▸ **THE PROBLEM**:
Output the listing exactly, without its pictures.

▸ **DATA**:
━━━━━━━━━━━━━━━━
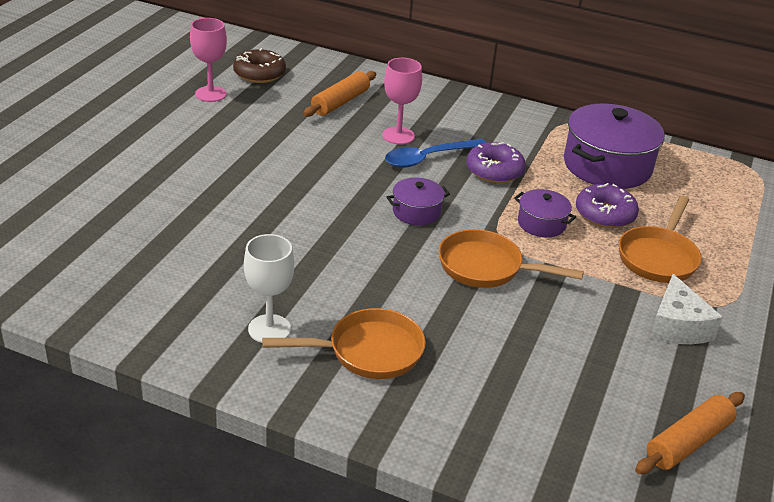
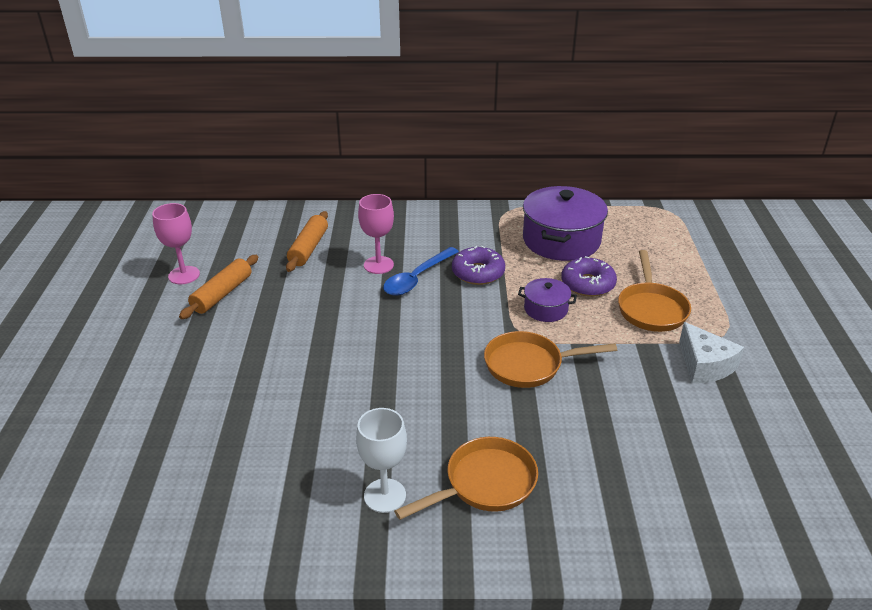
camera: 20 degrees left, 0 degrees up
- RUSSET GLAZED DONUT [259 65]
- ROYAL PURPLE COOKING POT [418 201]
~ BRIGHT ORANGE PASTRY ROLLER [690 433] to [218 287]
━━━━━━━━━━━━━━━━
▸ **RESULT FOR THIS EXERCISE**:
camera: 20 degrees left, 0 degrees up
- RUSSET GLAZED DONUT [259 65]
- ROYAL PURPLE COOKING POT [418 201]
~ BRIGHT ORANGE PASTRY ROLLER [690 433] to [218 287]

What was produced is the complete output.